Collection entries:
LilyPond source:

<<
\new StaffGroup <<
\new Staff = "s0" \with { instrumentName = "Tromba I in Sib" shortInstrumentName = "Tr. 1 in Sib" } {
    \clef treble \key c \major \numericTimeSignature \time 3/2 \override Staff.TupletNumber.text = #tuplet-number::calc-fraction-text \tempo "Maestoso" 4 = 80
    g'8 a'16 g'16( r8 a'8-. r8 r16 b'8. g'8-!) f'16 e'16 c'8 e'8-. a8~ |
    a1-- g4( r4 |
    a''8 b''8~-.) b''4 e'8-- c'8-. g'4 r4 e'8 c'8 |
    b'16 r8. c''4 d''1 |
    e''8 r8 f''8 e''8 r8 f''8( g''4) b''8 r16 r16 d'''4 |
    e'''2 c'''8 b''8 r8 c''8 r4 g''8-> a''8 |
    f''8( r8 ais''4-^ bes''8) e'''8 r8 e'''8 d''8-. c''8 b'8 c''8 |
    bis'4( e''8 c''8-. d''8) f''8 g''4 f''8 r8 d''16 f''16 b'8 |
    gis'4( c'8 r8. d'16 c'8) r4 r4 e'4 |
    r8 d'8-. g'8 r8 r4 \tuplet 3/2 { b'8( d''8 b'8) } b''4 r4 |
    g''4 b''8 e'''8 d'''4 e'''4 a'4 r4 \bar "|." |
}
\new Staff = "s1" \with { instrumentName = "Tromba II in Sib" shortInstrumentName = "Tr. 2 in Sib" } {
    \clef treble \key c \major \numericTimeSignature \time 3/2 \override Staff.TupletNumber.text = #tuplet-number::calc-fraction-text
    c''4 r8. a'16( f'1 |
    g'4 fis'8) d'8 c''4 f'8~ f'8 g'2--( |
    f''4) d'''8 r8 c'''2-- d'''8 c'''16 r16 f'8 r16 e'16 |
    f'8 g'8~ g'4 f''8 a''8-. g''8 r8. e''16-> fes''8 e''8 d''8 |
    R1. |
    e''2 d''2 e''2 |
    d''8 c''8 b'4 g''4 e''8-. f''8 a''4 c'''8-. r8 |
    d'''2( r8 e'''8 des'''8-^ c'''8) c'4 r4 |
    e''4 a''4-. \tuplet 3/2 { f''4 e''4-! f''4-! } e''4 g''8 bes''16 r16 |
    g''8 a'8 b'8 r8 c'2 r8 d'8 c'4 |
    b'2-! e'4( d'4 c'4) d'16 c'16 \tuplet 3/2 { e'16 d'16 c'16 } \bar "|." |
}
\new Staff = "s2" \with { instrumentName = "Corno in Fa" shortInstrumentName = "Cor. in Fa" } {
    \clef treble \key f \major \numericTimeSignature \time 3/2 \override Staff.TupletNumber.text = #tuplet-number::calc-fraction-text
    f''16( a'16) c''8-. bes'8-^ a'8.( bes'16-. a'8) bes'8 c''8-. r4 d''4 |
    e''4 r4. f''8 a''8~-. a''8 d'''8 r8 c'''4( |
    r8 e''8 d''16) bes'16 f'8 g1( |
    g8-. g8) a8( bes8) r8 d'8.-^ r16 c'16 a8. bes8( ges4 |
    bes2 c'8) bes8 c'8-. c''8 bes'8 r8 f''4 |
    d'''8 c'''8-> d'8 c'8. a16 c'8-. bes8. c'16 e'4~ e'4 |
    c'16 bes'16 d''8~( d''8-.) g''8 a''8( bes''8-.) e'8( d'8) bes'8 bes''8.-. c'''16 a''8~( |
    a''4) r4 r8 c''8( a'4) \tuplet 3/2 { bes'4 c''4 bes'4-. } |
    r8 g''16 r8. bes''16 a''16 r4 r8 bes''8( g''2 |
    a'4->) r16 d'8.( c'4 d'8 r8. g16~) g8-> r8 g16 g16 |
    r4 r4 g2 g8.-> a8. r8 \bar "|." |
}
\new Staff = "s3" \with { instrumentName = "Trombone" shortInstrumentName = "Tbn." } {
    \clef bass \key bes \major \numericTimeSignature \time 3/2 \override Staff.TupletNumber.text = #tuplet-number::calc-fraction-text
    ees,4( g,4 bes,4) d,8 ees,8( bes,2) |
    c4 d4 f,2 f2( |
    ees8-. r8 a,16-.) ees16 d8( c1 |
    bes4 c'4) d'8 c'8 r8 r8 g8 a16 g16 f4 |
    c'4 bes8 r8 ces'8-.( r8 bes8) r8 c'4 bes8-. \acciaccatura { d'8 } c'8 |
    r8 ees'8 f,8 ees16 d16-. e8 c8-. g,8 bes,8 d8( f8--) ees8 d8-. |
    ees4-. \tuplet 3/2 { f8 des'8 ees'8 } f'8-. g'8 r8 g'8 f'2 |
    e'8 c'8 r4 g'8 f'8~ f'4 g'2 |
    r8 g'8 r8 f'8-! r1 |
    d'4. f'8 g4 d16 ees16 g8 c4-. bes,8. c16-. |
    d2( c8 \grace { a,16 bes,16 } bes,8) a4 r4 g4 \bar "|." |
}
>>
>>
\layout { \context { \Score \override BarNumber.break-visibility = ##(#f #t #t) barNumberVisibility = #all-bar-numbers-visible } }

**PROBLEM TO SOLVE:** Gather every line of the material that contains the string "Tromba", treating uppercase and lowercase as different.

**FINAL ANSWER:**
\new Staff = "s0" \with { instrumentName = "Tromba I in Sib" shortInstrumentName = "Tr. 1 in Sib" } {
\new Staff = "s1" \with { instrumentName = "Tromba II in Sib" shortInstrumentName = "Tr. 2 in Sib" } {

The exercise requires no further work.